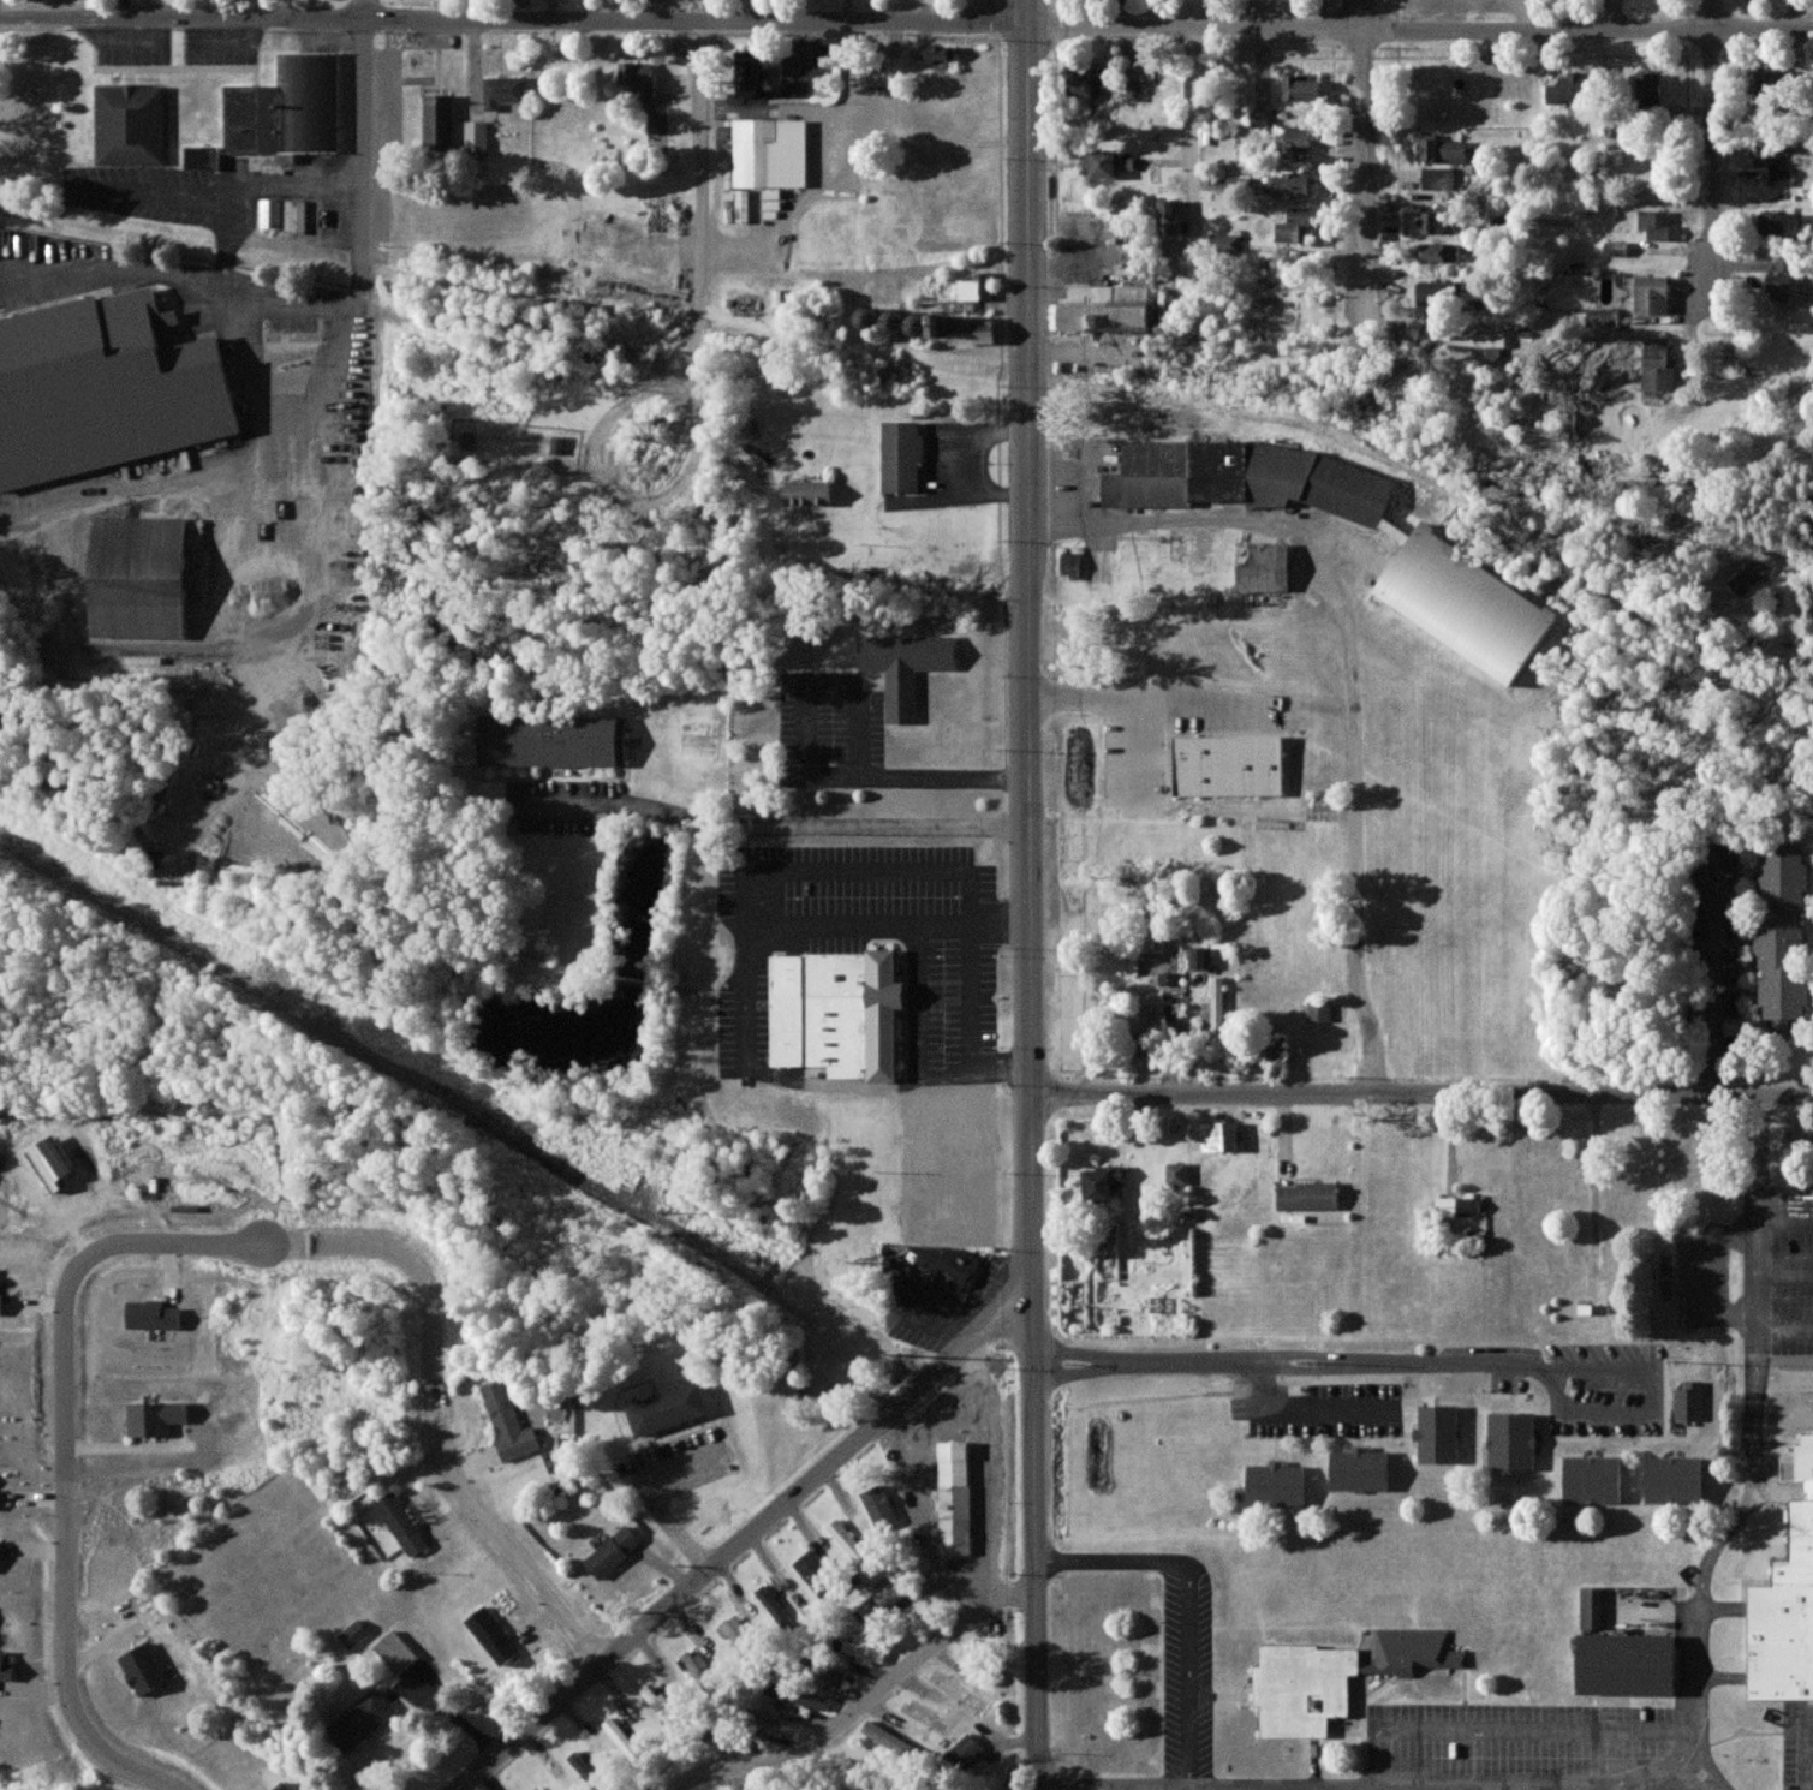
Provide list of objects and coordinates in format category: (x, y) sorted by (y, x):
road: (514, 19)
road: (1420, 28)
building: (936, 54)
building: (748, 74)
building: (1088, 83)
building: (1767, 83)
building: (1301, 87)
building: (1571, 89)
building: (1650, 89)
building: (1134, 91)
building: (503, 92)
building: (644, 93)
road: (1196, 103)
building: (288, 111)
building: (1262, 118)
road: (367, 120)
building: (439, 123)
building: (130, 126)
road: (1363, 136)
building: (476, 138)
building: (1299, 141)
building: (1440, 151)
building: (769, 155)
road: (1712, 156)
road: (702, 157)
building: (202, 159)
building: (1106, 165)
building: (1772, 165)
building: (1290, 185)
building: (1429, 185)
building: (742, 207)
building: (270, 212)
building: (295, 217)
building: (1170, 219)
building: (1780, 223)
building: (1438, 224)
building: (1655, 224)
building: (1295, 227)
building: (1224, 244)
building: (1616, 248)
building: (1441, 253)
building: (1783, 266)
building: (977, 287)
building: (1781, 287)
building: (1427, 293)
building: (1650, 293)
building: (1106, 308)
building: (1603, 318)
building: (892, 320)
building: (965, 329)
building: (1480, 343)
building: (1659, 365)
building: (104, 387)
road: (295, 439)
building: (467, 439)
building: (557, 445)
building: (901, 457)
building: (1226, 476)
building: (808, 493)
building: (1397, 531)
building: (1070, 565)
building: (1263, 567)
building: (1752, 573)
building: (138, 577)
building: (1466, 604)
road: (1351, 666)
building: (905, 667)
building: (551, 741)
building: (1231, 765)
road: (807, 767)
road: (777, 828)
road: (1029, 895)
building: (1784, 934)
building: (1200, 957)
building: (1170, 979)
road: (1715, 980)
road: (971, 997)
building: (1215, 1010)
building: (1319, 1012)
building: (836, 1013)
building: (1275, 1050)
road: (1421, 1096)
building: (1219, 1137)
building: (50, 1164)
building: (1177, 1174)
building: (1102, 1183)
building: (1308, 1197)
building: (1446, 1207)
building: (1469, 1207)
road: (1784, 1220)
road: (177, 1241)
building: (944, 1265)
road: (1784, 1278)
building: (0, 1303)
building: (151, 1316)
road: (1784, 1331)
road: (1073, 1354)
road: (1294, 1368)
road: (1603, 1370)
road: (1556, 1389)
road: (1652, 1391)
building: (1690, 1403)
building: (668, 1409)
road: (1605, 1410)
building: (155, 1419)
building: (508, 1424)
building: (1439, 1435)
building: (1513, 1442)
road: (1754, 1446)
building: (1361, 1471)
building: (1594, 1480)
building: (1676, 1480)
building: (1277, 1485)
building: (955, 1499)
building: (879, 1507)
building: (402, 1525)
road: (502, 1538)
road: (742, 1538)
building: (852, 1547)
building: (0, 1552)
building: (613, 1552)
building: (814, 1572)
building: (880, 1600)
road: (1189, 1602)
building: (1787, 1606)
building: (774, 1607)
building: (1592, 1609)
building: (353, 1635)
building: (491, 1637)
building: (395, 1652)
building: (865, 1653)
building: (1414, 1653)
building: (1629, 1665)
building: (6, 1667)
building: (697, 1667)
building: (143, 1670)
road: (66, 1675)
building: (832, 1675)
building: (1304, 1689)
building: (797, 1696)
road: (865, 1703)
building: (659, 1707)
building: (361, 1720)
building: (780, 1724)
building: (891, 1741)
building: (624, 1743)
building: (963, 1753)
building: (581, 1766)
road: (1505, 1786)
building: (282, 1787)
road: (1427, 1788)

════════════════

* **TASK BRIEF**:
What you give back must match the material word for word, with no images included.

* **YOUR RESPONSE**:
Provide list of objects and coordinates in format category: (x, y) sorted by (y, x):
road: (514, 19)
road: (1420, 28)
building: (936, 54)
building: (748, 74)
building: (1088, 83)
building: (1767, 83)
building: (1301, 87)
building: (1571, 89)
building: (1650, 89)
building: (1134, 91)
building: (503, 92)
building: (644, 93)
road: (1196, 103)
building: (288, 111)
building: (1262, 118)
road: (367, 120)
building: (439, 123)
building: (130, 126)
road: (1363, 136)
building: (476, 138)
building: (1299, 141)
building: (1440, 151)
building: (769, 155)
road: (1712, 156)
road: (702, 157)
building: (202, 159)
building: (1106, 165)
building: (1772, 165)
building: (1290, 185)
building: (1429, 185)
building: (742, 207)
building: (270, 212)
building: (295, 217)
building: (1170, 219)
building: (1780, 223)
building: (1438, 224)
building: (1655, 224)
building: (1295, 227)
building: (1224, 244)
building: (1616, 248)
building: (1441, 253)
building: (1783, 266)
building: (977, 287)
building: (1781, 287)
building: (1427, 293)
building: (1650, 293)
building: (1106, 308)
building: (1603, 318)
building: (892, 320)
building: (965, 329)
building: (1480, 343)
building: (1659, 365)
building: (104, 387)
road: (295, 439)
building: (467, 439)
building: (557, 445)
building: (901, 457)
building: (1226, 476)
building: (808, 493)
building: (1397, 531)
building: (1070, 565)
building: (1263, 567)
building: (1752, 573)
building: (138, 577)
building: (1466, 604)
road: (1351, 666)
building: (905, 667)
building: (551, 741)
building: (1231, 765)
road: (807, 767)
road: (777, 828)
road: (1029, 895)
building: (1784, 934)
building: (1200, 957)
building: (1170, 979)
road: (1715, 980)
road: (971, 997)
building: (1215, 1010)
building: (1319, 1012)
building: (836, 1013)
building: (1275, 1050)
road: (1421, 1096)
building: (1219, 1137)
building: (50, 1164)
building: (1177, 1174)
building: (1102, 1183)
building: (1308, 1197)
building: (1446, 1207)
building: (1469, 1207)
road: (1784, 1220)
road: (177, 1241)
building: (944, 1265)
road: (1784, 1278)
building: (0, 1303)
building: (151, 1316)
road: (1784, 1331)
road: (1073, 1354)
road: (1294, 1368)
road: (1603, 1370)
road: (1556, 1389)
road: (1652, 1391)
building: (1690, 1403)
building: (668, 1409)
road: (1605, 1410)
building: (155, 1419)
building: (508, 1424)
building: (1439, 1435)
building: (1513, 1442)
road: (1754, 1446)
building: (1361, 1471)
building: (1594, 1480)
building: (1676, 1480)
building: (1277, 1485)
building: (955, 1499)
building: (879, 1507)
building: (402, 1525)
road: (502, 1538)
road: (742, 1538)
building: (852, 1547)
building: (0, 1552)
building: (613, 1552)
building: (814, 1572)
building: (880, 1600)
road: (1189, 1602)
building: (1787, 1606)
building: (774, 1607)
building: (1592, 1609)
building: (353, 1635)
building: (491, 1637)
building: (395, 1652)
building: (865, 1653)
building: (1414, 1653)
building: (1629, 1665)
building: (6, 1667)
building: (697, 1667)
building: (143, 1670)
road: (66, 1675)
building: (832, 1675)
building: (1304, 1689)
building: (797, 1696)
road: (865, 1703)
building: (659, 1707)
building: (361, 1720)
building: (780, 1724)
building: (891, 1741)
building: (624, 1743)
building: (963, 1753)
building: (581, 1766)
road: (1505, 1786)
building: (282, 1787)
road: (1427, 1788)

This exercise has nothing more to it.